[Extracted data entries]
______
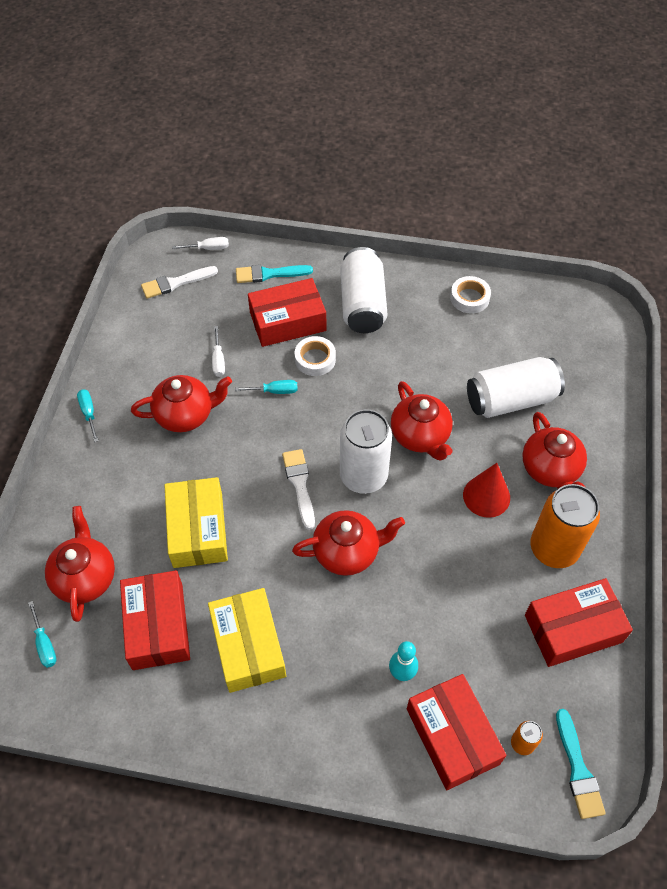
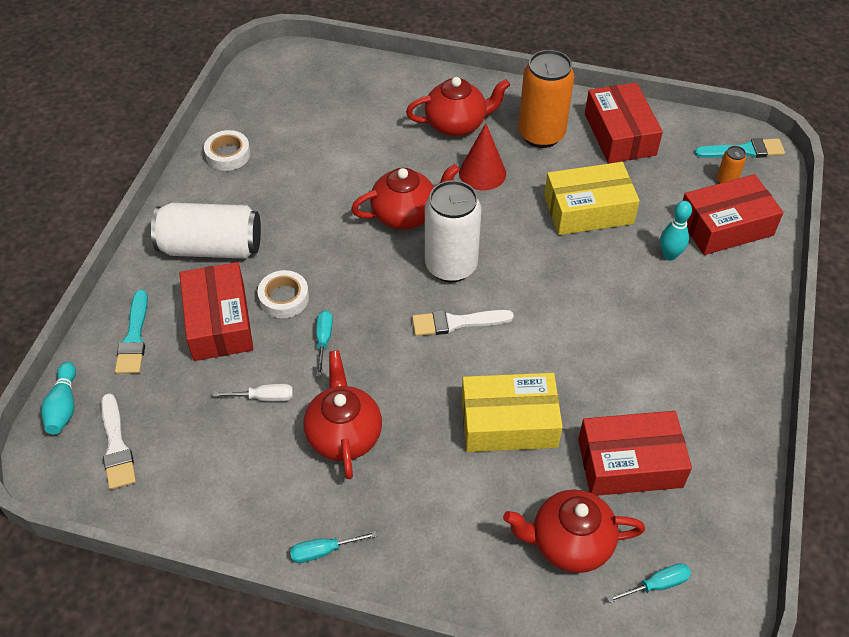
camera: 85 degrees left, 5 degrees down
white screwdriver [172,237,229,250] -> turquoise bowling pin [41,362,76,434]
yellow box [208,588,286,693] -> yellow box moved to [544,162,640,235]
red teapot [292,510,405,576] -> none
white can [467,357,565,418] -> none

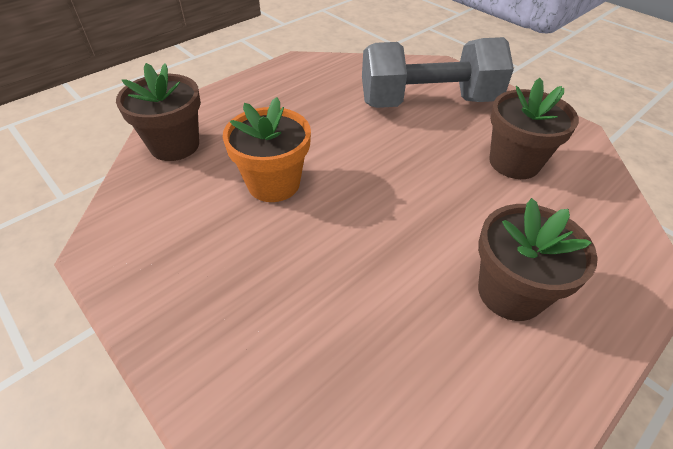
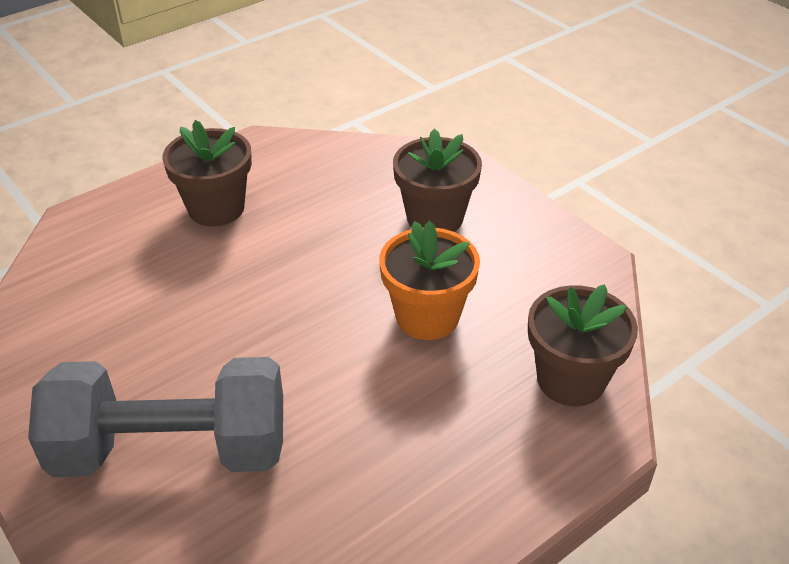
camera: 175 degrees left, 5 degrees down
brown flower pot [489,78,579,179] -> brown flower pot moved to [393,129,482,232]

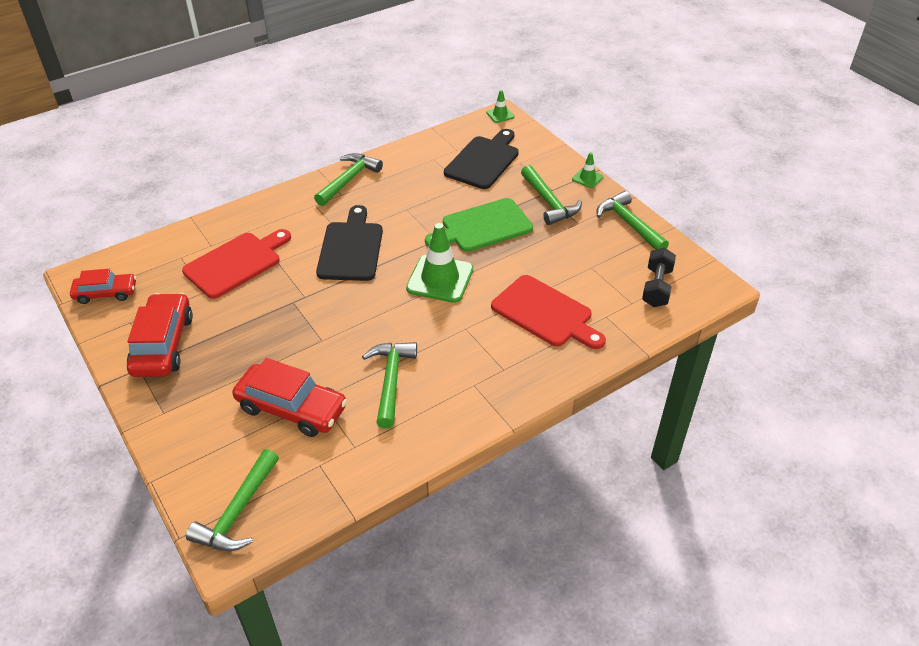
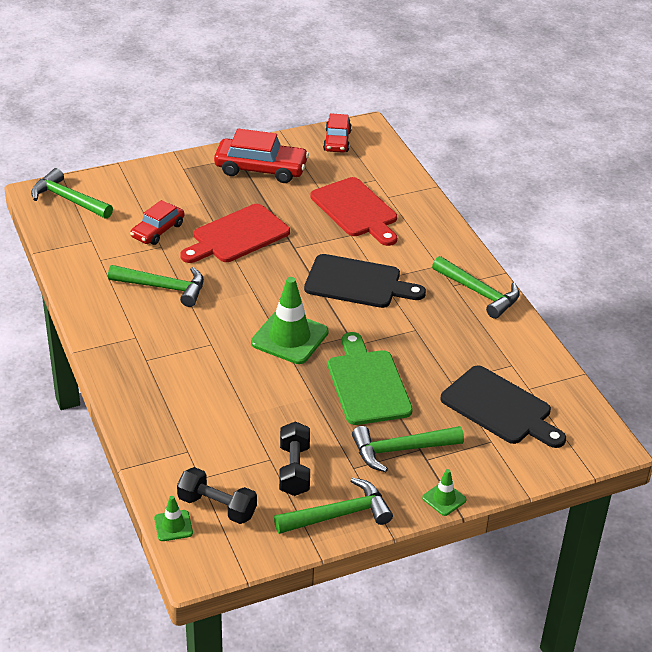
camera: 100 degrees right, 5 degrees down
red car [232,358,347,437] -> red car [130,200,184,245], size x0.63
green traffic cone [486,90,514,123] -> green traffic cone moved to [154,496,193,541]
red cutting board [491,275,606,349] -> red cutting board moved to [180,204,290,263]
none -> black dumbbell [279,421,310,496]

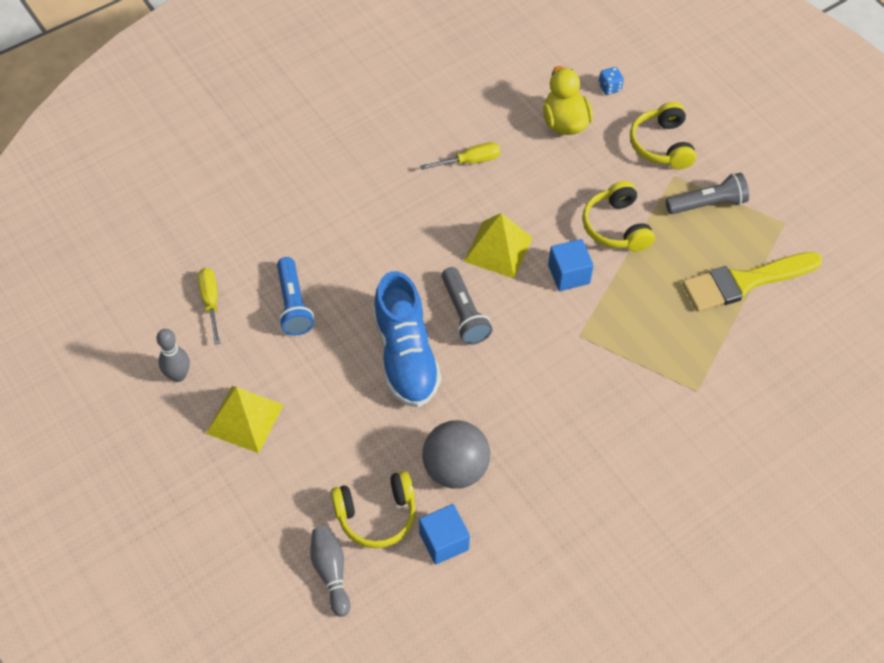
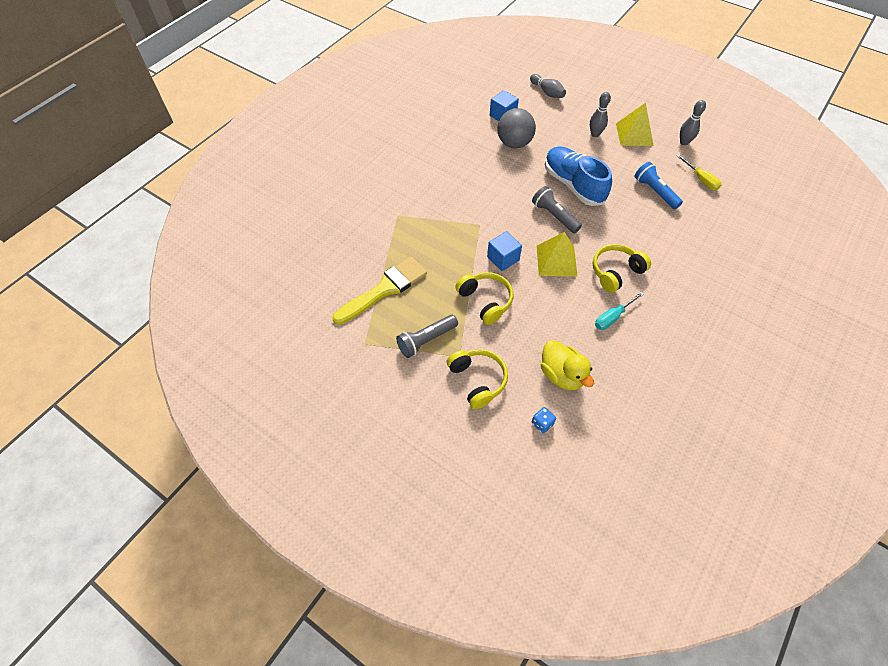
camera: 160 degrees right, 0 degrees up
yellow headphones [331,471,416,548] -> yellow headphones moved to [593,244,651,293]
yellow screwdriver [420,142,501,170] -> turquoise screwdriver [595,292,644,330]
none -> grey bowling pin [590,92,611,137]

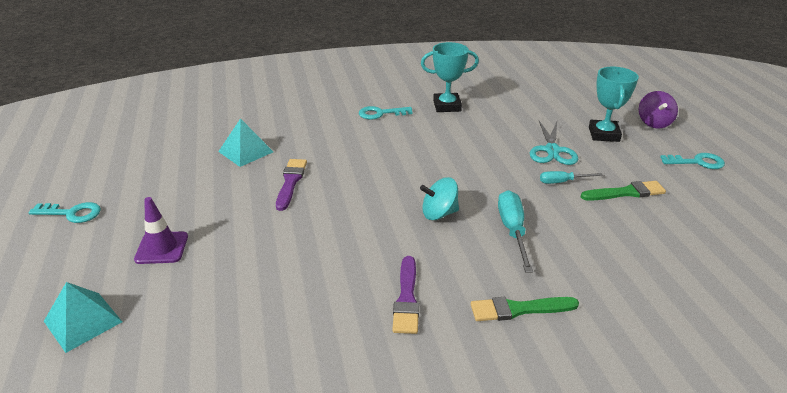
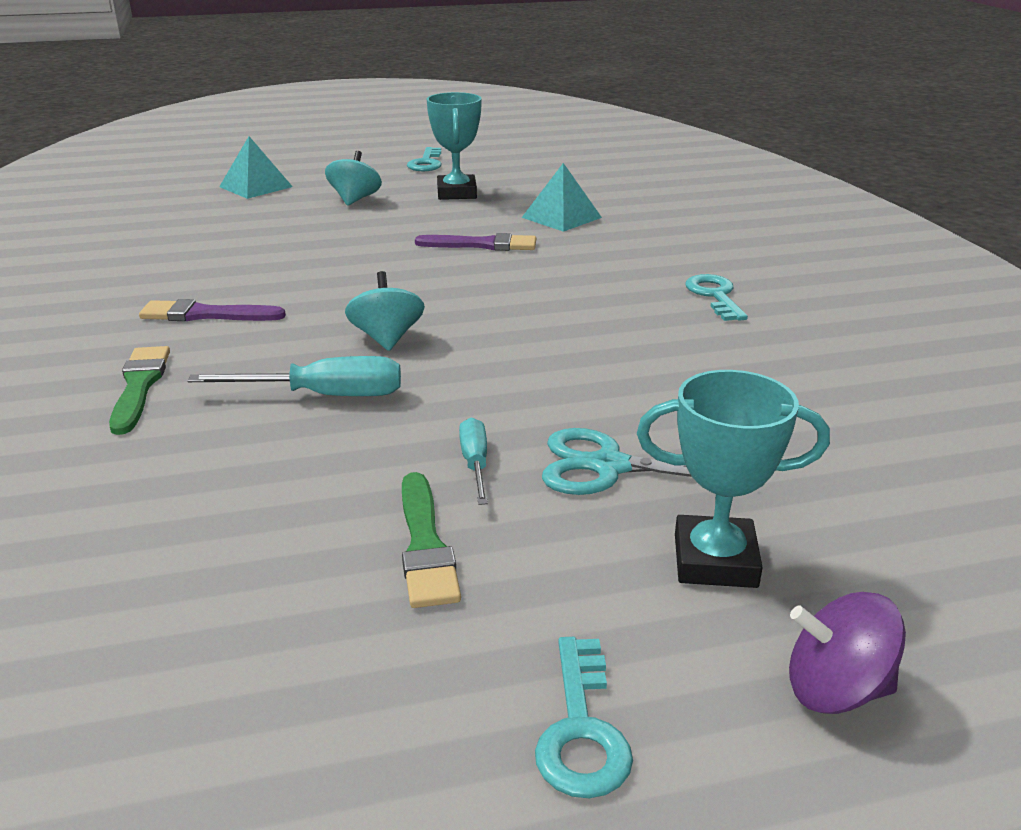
camera: 90 degrees right, 5 degrees down
purple traffic cone [134,197,188,264] -> turquoise spinning top [325,151,382,206]
turquoise trophy [421,42,479,112] -> turquoise trophy moved to [427,92,482,200]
______
YOUR INSTRUCTIONS |
Repeat exactly the lines above, starting at the one that contains "red teapot [292,510,405,576] -> none" and stopping at the last line of the entries, and leave out the pictures.

RESULT OF THIS TASK |
red teapot [292,510,405,576] -> none
white can [467,357,565,418] -> none

camera: 175 degrees left, 5 degrees down
brown flower pot [489,78,579,179] -> brown flower pot moved to [393,129,482,232]

camera: 100 degrees right, 5 degrees down
red car [232,358,347,437] -> red car [130,200,184,245], size x0.63
green traffic cone [486,90,514,123] -> green traffic cone moved to [154,496,193,541]
red cutting board [491,275,606,349] -> red cutting board moved to [180,204,290,263]
none -> black dumbbell [279,421,310,496]

camera: 160 degrees right, 0 degrees up
yellow headphones [331,471,416,548] -> yellow headphones moved to [593,244,651,293]
yellow screwdriver [420,142,501,170] -> turquoise screwdriver [595,292,644,330]
none -> grey bowling pin [590,92,611,137]

camera: 90 degrees right, 5 degrees down
purple traffic cone [134,197,188,264] -> turquoise spinning top [325,151,382,206]
turquoise trophy [421,42,479,112] -> turquoise trophy moved to [427,92,482,200]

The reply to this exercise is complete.